--- Records for the task Enclosed Below ---

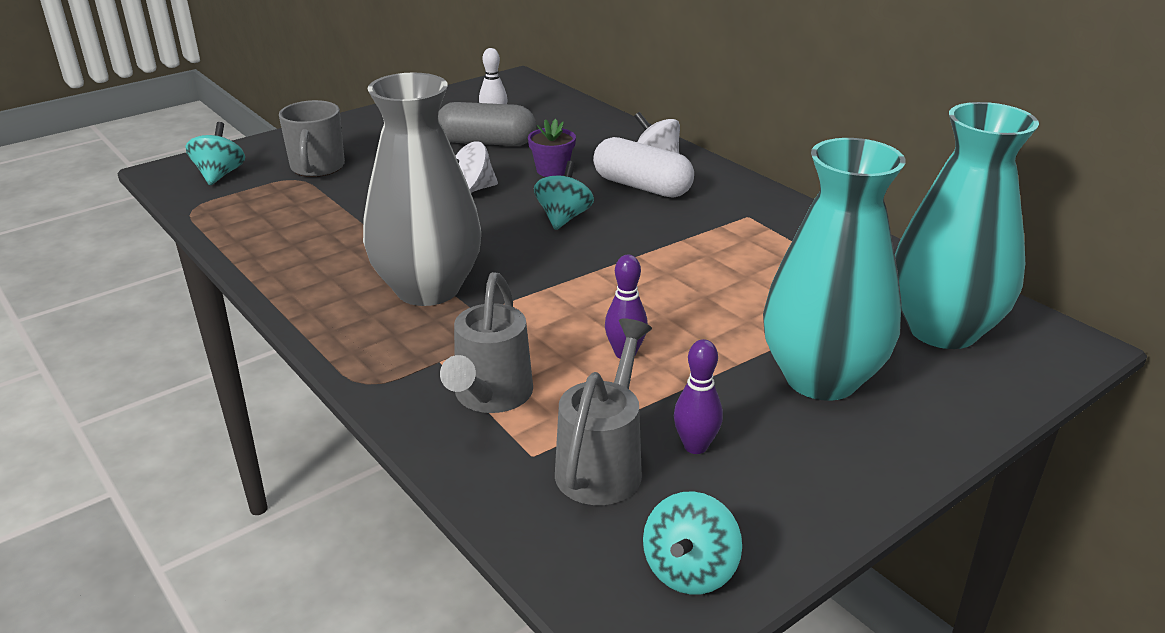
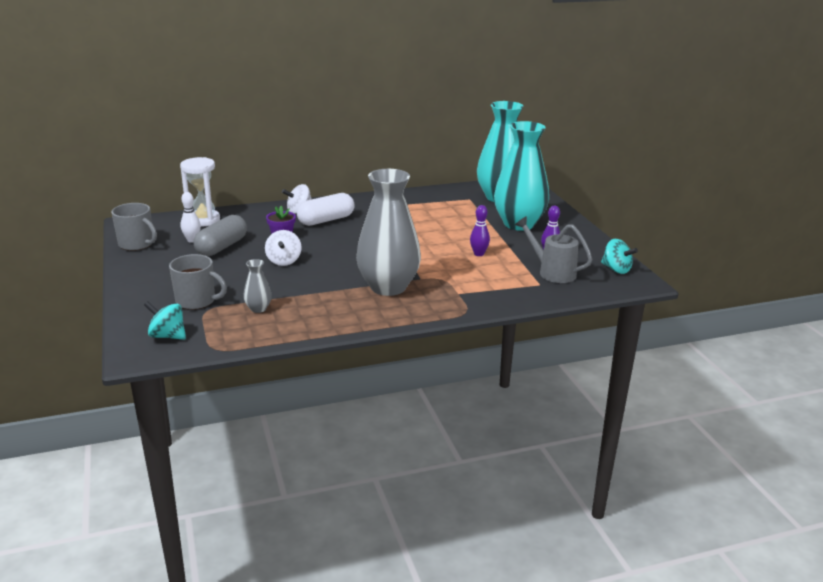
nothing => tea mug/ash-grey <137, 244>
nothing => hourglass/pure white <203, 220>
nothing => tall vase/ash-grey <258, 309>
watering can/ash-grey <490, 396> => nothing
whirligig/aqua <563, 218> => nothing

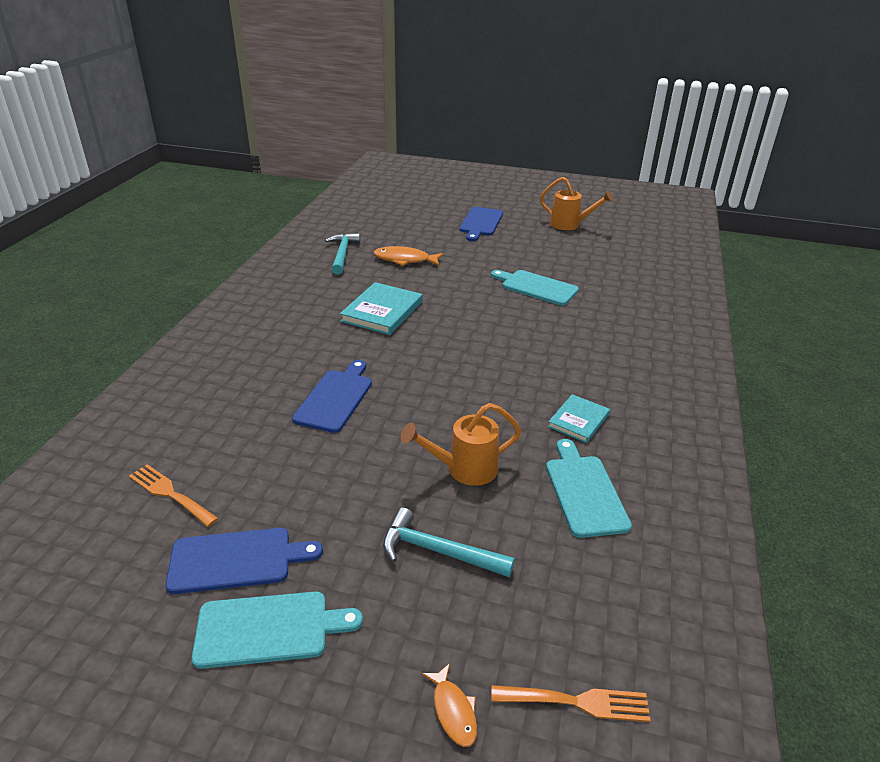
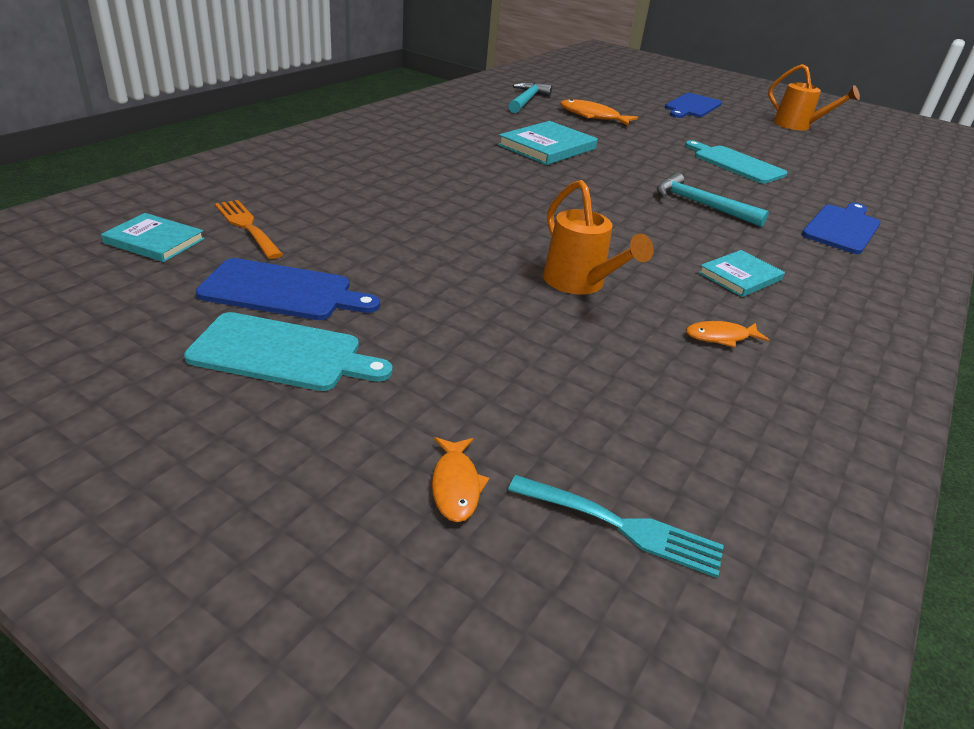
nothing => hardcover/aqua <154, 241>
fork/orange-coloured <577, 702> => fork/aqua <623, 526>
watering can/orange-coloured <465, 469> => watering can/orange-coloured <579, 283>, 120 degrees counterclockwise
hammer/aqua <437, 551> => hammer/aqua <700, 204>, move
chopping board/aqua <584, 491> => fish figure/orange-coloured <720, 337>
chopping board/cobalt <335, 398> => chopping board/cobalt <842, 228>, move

--- End of Enclosed Records for the task ---
--- Records for the task Enclosed Below ---

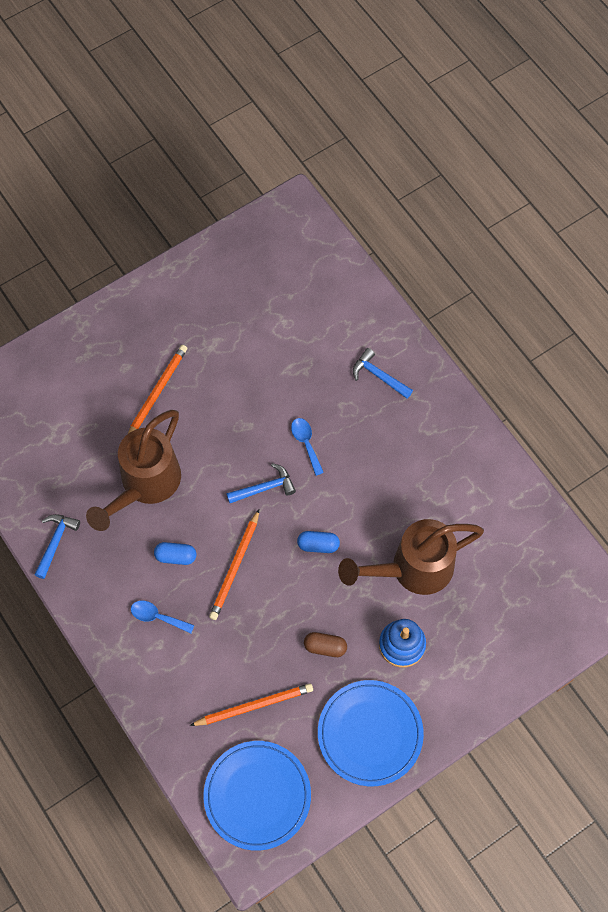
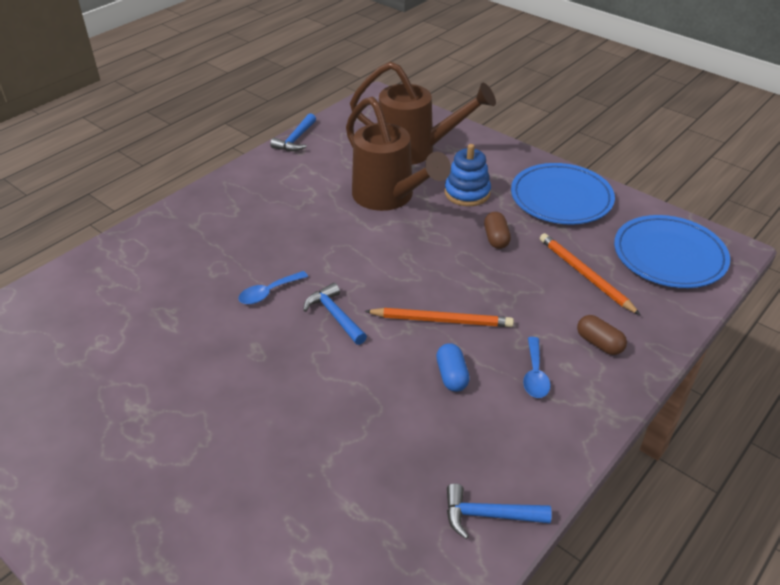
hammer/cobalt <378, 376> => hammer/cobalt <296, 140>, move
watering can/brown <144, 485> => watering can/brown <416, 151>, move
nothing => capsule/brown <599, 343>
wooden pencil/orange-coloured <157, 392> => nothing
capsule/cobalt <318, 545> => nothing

--- End of Enclosed Records for the task ---

- What you have to do: Could you state the number of lines above in which the word "grey" appears? Give that number by itself.

- Answer space: 3